[TASK REQUIREMENTS] List every line in the listing below that contains the string "defaultTimeSignature", treating uppercase and lowercase as distinct.

A run of records
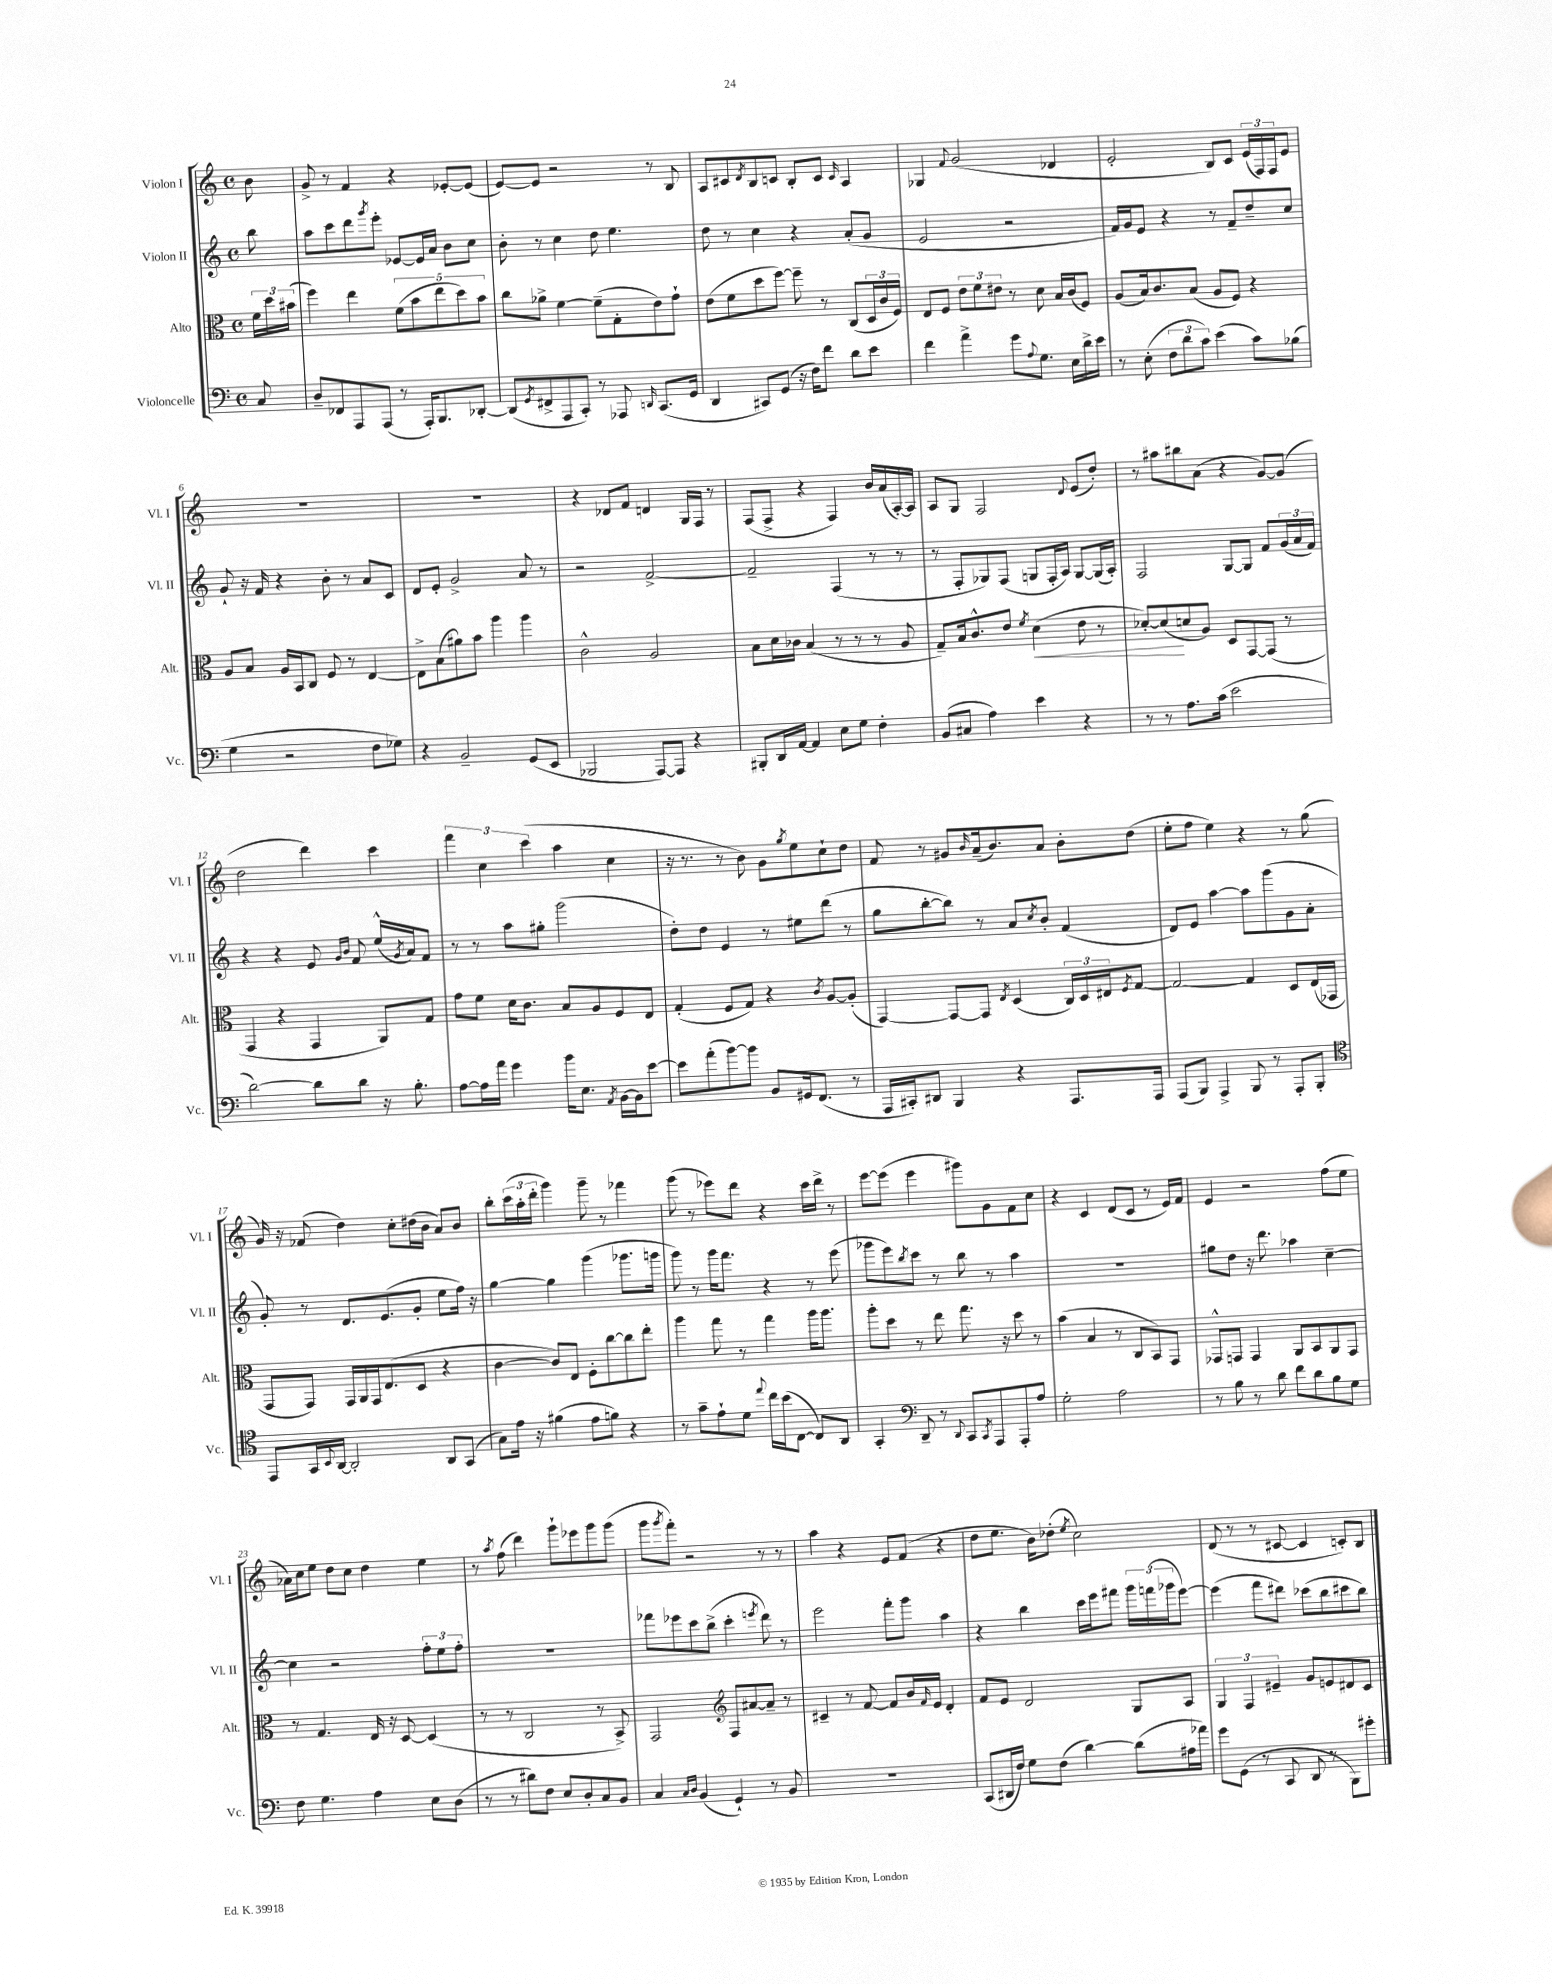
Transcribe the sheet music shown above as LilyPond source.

<<
\new StaffGroup <<
\new Staff = "s0" \with { instrumentName = "Violon I" shortInstrumentName = "Vl. I" } {
    \clef treble \key c \major \defaultTimeSignature \time 4/4 \partial 8
    b'8 |
    g'8-> r8 f'4 r4 ees'8~-. ees'8( |
    e'8~) e'8 r2 r8 b8 |
    a8 cis'8 \acciaccatura { d'8 } b8 c'8 b8-. c'8 \grace { c'16 } a4 |
    ges4 \appoggiatura { f'8 } g'2( des'4 |
    e'2-. b8) c'8 \tuplet 3/2 { e'16( f16) f16 } e'8 |
    R1 |
    R1 |
    r4 des'8 f'8 d'4 g16 f16 r8 |
    f8( f8-> r4 f4) b'16 a'16( a16~-.) a16 |
    a8 g8 f2 \appoggiatura { d'8 } e'8( d''8-.) |
    r8 ais''8 bis''8 a'8( r4 g'8~) g'8( |
    d''2 d'''4) c'''4 |
    \tuplet 3/2 { f'''4 c''4 c'''4( } a''4 c''4 |
    r16 r8. r8 b'8) g'8 \acciaccatura { g''8 } e''8 c''8-! d''8 |
    f'8 r8 gis'8 \grace { b'16 } a'16--( b'8.) a'8 b'8-. d''8( |
    e''8-. f''8 e''4) r4 r8 g''8( |
    g'16) r16 fes'8( d''4) c''8-. dis''16( b'16 a'8) b'8 |
    b''8-. \tuplet 3/2 { c'''16( a''16-. d'''16-. } g'''4) g'''8-- r8 fes'''4 |
    g'''8( r8 ees'''8) d'''8 r4 c'''16 d'''16-> r8 |
    e'''8~ e'''8( e'''4 gis'''8) g'8 f'8 c''8 |
    r4 c'4 d'8( c'8 r8 e'16) f'16 |
    e'4 r2 f''8( e''8 |
    aes'16) c''16 e''8 d''8 c''8 d''4 e''4 |
    r8 \acciaccatura { a''8 } f''8( d'''4) g'''8-! ees'''8 g'''8 g'''8( |
    g'''8 \acciaccatura { g'''8 } f'''8-.) r2 r8 r8 |
    a''4 r4 e'8 f'8( r4 |
    d''8 e''8. b'16) des''8-.( \acciaccatura { e''8 } c''2) |
    d'8( r8 r8 cis'8~ cis'4 c'8-.) b8 \bar "|." |
}
\new Staff = "s1" \with { instrumentName = "Violon II" shortInstrumentName = "Vl. II" } {
    \clef treble \key c \major \defaultTimeSignature \time 4/4 \partial 8
    b''8 |
    a''8 c'''8 d'''8 \acciaccatura { g'''8 } e'''8-. ees'8~ ees'16 a'16 b'8 c''8 |
    b'8-. r8 c''4 d''8 e''4. |
    d''8 r8 c''4 r4 a'8-.( g'8 |
    e'2 r2 |
    f'16) g'16 e'8 r4 r8 f'8-- d''8-- c''8 |
    g'8-! r16 f'16 r4 b'8-. r8 a'8 c'8 |
    d'8 e'8-. g'2-> a'8 r8 |
    r2 f'2~-> |
    f'2-- f4( r8 r8 |
    r8 f8-. ges8) f8( g8 f16-. a16) g8~ g16( a16-.) |
    f2 g8~ g8 f'8 \tuplet 3/2 { g'16( a'16 f'16) } |
    r4 r4 e'8 \grace { g'16 b'16 } f'8 e''16-^( \acciaccatura { g'8 } a'16) f'8 |
    r8 r8 a''8 gis''8-. g'''2( |
    d''8-.) d''8 e'4 r8 eis''8 d'''8( r8 |
    g''8 b''8~-. b''8) r8 a'8 \acciaccatura { c''8 } b'8-. f'4( |
    d'8) e'8 a''4~ a''8 g'''8( g'8 a'8-. |
    g'8-.) r8 d'8. e'8.( g'8-. e''8 f''16) r16 |
    g''4~ g''4 g'''4( ges'''8. g'''16 |
    g'''8) r8 g'''16 f'''8. r4 r8 e'''8( |
    ges'''8 e'''8) \acciaccatura { b''8 } c'''8 r8 b''8 r8 a''4 |
    R1 |
    gis''8 d''8 r16 d'''8. aes''4 c''4~-- |
    c''4 r2 \tuplet 3/2 { f''8-. e''8 f''8-. } |
    R1 |
    fes'''8 ees'''8 c'''8 b''8->( c'''4-. \acciaccatura { e'''8 } d'''8) r8 |
    e'''2 f'''8-. g'''8 a''4 |
    r4 b''4 c'''16 e'''16 fis'''8 \tuplet 3/2 { g'''16 f'''16( ges'''16 } e'''8~) |
    e'''4( f'''8 dis'''8) ces'''8( b''8 cis'''8 b''8) \bar "|." |
}
\new Staff = "s2" \with { instrumentName = "Alto" shortInstrumentName = "Alt." } {
    \clef alto \key c \major \defaultTimeSignature \time 4/4 \partial 8
    \tuplet 3/2 { f'16 d''16 bis'16( } |
    f''4) e''4 \tuplet 5/4 { f'8( b'8 e''8 d''8) b'8 } |
    c''8 aes'8-> f'4~ f'8--( g8-. e'8) g'8-! |
    e'8( f'8 d''8 f''8~) f''8-- r8 c8( \tuplet 3/2 { d16 c'16 f16) } |
    e8 f8 \tuplet 3/2 { e'8 f'8 eis'8 } r8 d'8 b16 c'16( f8) |
    a8( b16) c'8. b8( a8 f8) r4 |
    a8 b8 a16 b,16 c8 f8 r8 e4~ |
    e8-> b8( ais'8) b'8 a''4 a''4 |
    c'2-^ a2 |
    b8 d'16 ces'16 b4( r8 r8 r8 a8 |
    g8--) b16 c'8.-^ e'8 \acciaccatura { f'8 } d'4\<( e'8 r8 |
    des'8~-.) des'8\!( d'8 a8) d8 g,8~ g,8( r8 |
    g,4 r4 g,4 a,8) g8 |
    g'8 f'8 d'16 c'8. b8 a8 f8 e8 |
    g4-.( f8 g8) r4 \acciaccatura { c'8 } a8~ a8-.( |
    g,4~) g,8~ g,8 \acciaccatura { e8 } d4( \tuplet 3/2 { c16) d16 eis16 } \acciaccatura { f8 } g8~ |
    g2~ g4 d8 e16( ges,16 |
    g,8 g,8) g,16 a,16 g,16 e8.( d8 r4 |
    c'4~ c'8) e8 f8-. c''8~ c''8 e''8-. |
    a''4 g''8 r8 g''4 a''16 a''8. |
    a''8-. d''8 r8 e''8 g''8. r16 d''8 r8 |
    b'4( b4 r8 c8 b,8) g,8 |
    ges,8-^ g,8 g,4 a,8 b,8 a,8 g,8 |
    r8 g4. e16 r16 d8~ d4( |
    r8 r8 c2 r8 b,8->) |
    g,2 \clef treble f8 ais'8~ ais'8-- r8 |
    cis'4-- r8 f'8~ f'8 b'16 \grace { f'16 } e'16 d'4-. |
    f'8 e'8 d'2 g8 a8 |
    \tuplet 3/2 { g4 f4 eis'4-- } g'8 e'8 dis'8 c'8 \bar "|." |
}
\new Staff = "s3" \with { instrumentName = "Violoncelle" shortInstrumentName = "Vc." } {
    \clef bass \key c \major \defaultTimeSignature \time 4/4 \partial 8
    c8 |
    d8-- fes,8 a,,8 a,,8( r8 a,,16-.) b,,8. des,8~-. |
    des,8( \acciaccatura { g,8 } fis,8-> a,,8 c,8-.) r8 aes,,8 \grace { d,16 } c,8.( g,16 |
    d,4 cis,8) g,8( r16 f16) f'8 d'8 e'8 |
    f'4 a'4-> g'8 \appoggiatura { a8 } g8. e16 d'16-> e'16 |
    r8 e8-.( \tuplet 3/2 { f8 d'8 c'8) } e'4( c'8) bes8( |
    g4 r2 f8 ges8) |
    r4 b,2-- g,8( e,8 |
    bes,,2 a,,8~) a,,8 r4 |
    bis,,8-. d,16 a,16~ a,4 e8 g8 f4-. |
    b,8( cis8 a4) e'4 r4 |
    r8 r8 a8. c'16( e'2 |
    d'2~) d'8 d'8 r16 b8.-. |
    a8~ a16 a'16 g'4 b'16 e8. \acciaccatura { a,8 } b,16~ b,16 e'8~ |
    e'8 a'8-.( b'8~) b'8 b,8 gis,16 f,8.( r8 |
    a,,16 cis,16-.) dis,8 b,,4 r4 a,,8. a,,16 |
    a,,8( b,,8) a,,4-> b,,8 r8 a,,8-. b,,8-. |
    \clef tenor e,8 g,16 \appoggiatura { b,8 } a,16~ a,2-. a,8 g,8( |
    g8) e'16 r16 fis'4( e'8 f'8) r4 |
    r8 g'8-- e'8-! d'8 \appoggiatura { e''8 } c''16 b'16( c8~ c8) a,8 |
    g,4-. \clef bass d,8-- r8 \appoggiatura { d,8 } c,8 \acciaccatura { c,8 } a,,8 a,,8-. a8 |
    g2-. a2 |
    r8 b8 r8 d'8 f'8 d'8 b8 g8 |
    f8 g4. a4 e8 d8( |
    r8 r8 dis'8) f8 e8 d8-. c8 b,8 |
    c4 \grace { c16 d16 } b,4( g,4-!) r8 b,8 |
    R1 |
    c,8( dis,16 f16) g8 f8( d'4~) d'8( ais16 aes'16) |
    g'8 g,8( r8 c,8 d,8 r8 b,,8) gis'8-. \bar "|." |
}
>>
>>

[ANSWER TO THE EXERCISE]
    \clef treble \key c \major \defaultTimeSignature \time 4/4 \partial 8
    \clef treble \key c \major \defaultTimeSignature \time 4/4 \partial 8
    \clef alto \key c \major \defaultTimeSignature \time 4/4 \partial 8
    \clef bass \key c \major \defaultTimeSignature \time 4/4 \partial 8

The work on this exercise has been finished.